RECORDS PROVIDED ::
******************************

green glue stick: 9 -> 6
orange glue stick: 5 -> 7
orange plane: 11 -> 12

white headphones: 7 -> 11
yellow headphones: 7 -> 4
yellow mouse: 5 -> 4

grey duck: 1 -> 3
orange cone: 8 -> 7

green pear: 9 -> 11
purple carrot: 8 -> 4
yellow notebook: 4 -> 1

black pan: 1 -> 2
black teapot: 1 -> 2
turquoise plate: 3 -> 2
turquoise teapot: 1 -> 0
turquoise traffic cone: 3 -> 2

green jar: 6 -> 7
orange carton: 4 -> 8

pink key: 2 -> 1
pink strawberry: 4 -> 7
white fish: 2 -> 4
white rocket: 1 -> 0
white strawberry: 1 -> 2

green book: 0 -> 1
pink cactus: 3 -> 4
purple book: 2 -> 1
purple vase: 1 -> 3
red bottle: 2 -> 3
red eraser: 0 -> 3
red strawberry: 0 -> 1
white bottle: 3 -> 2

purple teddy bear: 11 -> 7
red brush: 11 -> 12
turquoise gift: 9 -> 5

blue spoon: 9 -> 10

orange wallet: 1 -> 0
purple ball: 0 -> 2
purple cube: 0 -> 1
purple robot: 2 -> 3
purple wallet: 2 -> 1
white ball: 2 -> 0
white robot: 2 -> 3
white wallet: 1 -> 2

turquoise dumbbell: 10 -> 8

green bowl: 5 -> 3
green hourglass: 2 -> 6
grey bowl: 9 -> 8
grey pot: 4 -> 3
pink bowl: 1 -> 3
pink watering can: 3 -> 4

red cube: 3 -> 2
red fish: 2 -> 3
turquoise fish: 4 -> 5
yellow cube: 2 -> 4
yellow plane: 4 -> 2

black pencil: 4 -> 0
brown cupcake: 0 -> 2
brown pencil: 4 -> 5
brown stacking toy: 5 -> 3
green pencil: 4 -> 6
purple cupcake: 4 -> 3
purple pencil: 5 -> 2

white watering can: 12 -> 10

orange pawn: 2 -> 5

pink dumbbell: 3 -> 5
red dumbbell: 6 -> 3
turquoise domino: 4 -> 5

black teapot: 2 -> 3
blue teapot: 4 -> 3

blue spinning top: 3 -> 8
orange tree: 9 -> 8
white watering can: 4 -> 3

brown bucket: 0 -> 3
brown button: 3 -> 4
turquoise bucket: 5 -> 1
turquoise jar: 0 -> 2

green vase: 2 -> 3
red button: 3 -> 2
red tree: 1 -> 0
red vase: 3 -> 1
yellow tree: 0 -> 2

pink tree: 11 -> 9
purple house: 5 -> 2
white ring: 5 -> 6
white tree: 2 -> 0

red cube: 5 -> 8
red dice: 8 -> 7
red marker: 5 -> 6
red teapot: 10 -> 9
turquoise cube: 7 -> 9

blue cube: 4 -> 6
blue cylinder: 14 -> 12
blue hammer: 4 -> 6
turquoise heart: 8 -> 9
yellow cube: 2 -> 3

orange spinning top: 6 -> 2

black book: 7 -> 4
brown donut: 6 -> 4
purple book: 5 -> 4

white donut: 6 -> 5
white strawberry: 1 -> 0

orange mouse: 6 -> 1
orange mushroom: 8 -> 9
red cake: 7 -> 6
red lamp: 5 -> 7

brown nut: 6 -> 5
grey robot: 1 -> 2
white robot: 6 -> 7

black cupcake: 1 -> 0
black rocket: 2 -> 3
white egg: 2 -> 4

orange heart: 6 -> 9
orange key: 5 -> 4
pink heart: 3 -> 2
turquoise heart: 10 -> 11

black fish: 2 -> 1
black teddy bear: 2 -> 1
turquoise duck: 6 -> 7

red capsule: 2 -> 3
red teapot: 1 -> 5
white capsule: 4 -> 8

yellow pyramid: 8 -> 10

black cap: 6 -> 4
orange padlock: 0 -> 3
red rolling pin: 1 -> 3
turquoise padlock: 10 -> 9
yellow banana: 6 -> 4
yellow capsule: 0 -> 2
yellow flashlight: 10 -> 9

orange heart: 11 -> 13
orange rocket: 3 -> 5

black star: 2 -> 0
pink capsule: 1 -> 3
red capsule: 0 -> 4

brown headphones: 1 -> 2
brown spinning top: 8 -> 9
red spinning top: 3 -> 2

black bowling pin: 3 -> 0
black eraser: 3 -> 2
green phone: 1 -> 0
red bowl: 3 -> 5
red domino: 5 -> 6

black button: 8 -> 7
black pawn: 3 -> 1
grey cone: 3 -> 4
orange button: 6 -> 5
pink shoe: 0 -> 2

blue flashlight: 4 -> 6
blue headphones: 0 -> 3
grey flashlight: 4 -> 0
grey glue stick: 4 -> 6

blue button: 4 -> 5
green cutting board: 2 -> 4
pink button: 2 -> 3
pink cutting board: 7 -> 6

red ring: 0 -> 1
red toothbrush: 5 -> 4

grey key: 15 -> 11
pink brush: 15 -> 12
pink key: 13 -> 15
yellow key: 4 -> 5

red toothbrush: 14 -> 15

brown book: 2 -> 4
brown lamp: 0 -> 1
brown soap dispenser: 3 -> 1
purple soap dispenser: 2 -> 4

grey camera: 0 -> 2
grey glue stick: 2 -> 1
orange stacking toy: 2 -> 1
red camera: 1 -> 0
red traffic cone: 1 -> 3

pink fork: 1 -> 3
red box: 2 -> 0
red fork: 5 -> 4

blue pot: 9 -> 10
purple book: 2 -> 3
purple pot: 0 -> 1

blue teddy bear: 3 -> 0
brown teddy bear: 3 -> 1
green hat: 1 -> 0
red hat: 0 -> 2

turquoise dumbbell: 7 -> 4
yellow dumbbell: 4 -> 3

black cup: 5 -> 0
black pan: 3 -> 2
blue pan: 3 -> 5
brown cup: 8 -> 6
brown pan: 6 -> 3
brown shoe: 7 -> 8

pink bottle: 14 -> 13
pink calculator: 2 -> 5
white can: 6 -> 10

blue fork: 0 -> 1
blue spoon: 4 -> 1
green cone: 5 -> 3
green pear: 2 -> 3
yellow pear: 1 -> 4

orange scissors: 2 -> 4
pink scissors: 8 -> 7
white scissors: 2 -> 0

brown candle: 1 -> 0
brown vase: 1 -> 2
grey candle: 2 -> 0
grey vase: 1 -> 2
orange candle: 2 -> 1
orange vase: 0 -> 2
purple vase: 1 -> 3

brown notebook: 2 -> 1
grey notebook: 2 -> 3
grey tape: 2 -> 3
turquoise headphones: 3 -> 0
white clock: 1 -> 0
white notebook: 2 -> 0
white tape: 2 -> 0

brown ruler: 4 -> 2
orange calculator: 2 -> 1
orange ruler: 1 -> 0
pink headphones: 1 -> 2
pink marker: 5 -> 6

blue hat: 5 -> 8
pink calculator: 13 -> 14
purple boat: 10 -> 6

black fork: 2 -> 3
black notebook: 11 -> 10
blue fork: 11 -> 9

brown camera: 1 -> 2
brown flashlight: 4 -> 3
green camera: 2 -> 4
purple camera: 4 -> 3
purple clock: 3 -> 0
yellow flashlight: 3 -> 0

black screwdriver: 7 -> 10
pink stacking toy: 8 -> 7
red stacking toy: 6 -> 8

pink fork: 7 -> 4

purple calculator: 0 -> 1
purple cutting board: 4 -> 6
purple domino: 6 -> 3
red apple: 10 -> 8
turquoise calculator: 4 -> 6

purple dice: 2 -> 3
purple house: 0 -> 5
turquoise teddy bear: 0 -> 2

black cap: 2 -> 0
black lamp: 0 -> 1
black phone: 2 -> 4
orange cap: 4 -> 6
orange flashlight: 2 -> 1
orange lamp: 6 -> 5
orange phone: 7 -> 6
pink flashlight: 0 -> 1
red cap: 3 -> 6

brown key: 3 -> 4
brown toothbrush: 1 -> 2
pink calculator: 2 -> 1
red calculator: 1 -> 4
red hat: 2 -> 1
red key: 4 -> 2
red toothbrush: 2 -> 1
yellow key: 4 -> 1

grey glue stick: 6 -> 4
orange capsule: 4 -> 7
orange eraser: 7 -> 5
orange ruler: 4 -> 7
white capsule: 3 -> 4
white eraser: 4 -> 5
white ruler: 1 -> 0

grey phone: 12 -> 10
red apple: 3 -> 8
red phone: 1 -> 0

******************************

PROMPT :: Among the records above, repeat exactly the line with "pink fork: 7 -> 4", the line with "brown key: 3 -> 4", and every line in between, and only those.

EXERCISE SOLUTION ::
pink fork: 7 -> 4

purple calculator: 0 -> 1
purple cutting board: 4 -> 6
purple domino: 6 -> 3
red apple: 10 -> 8
turquoise calculator: 4 -> 6

purple dice: 2 -> 3
purple house: 0 -> 5
turquoise teddy bear: 0 -> 2

black cap: 2 -> 0
black lamp: 0 -> 1
black phone: 2 -> 4
orange cap: 4 -> 6
orange flashlight: 2 -> 1
orange lamp: 6 -> 5
orange phone: 7 -> 6
pink flashlight: 0 -> 1
red cap: 3 -> 6

brown key: 3 -> 4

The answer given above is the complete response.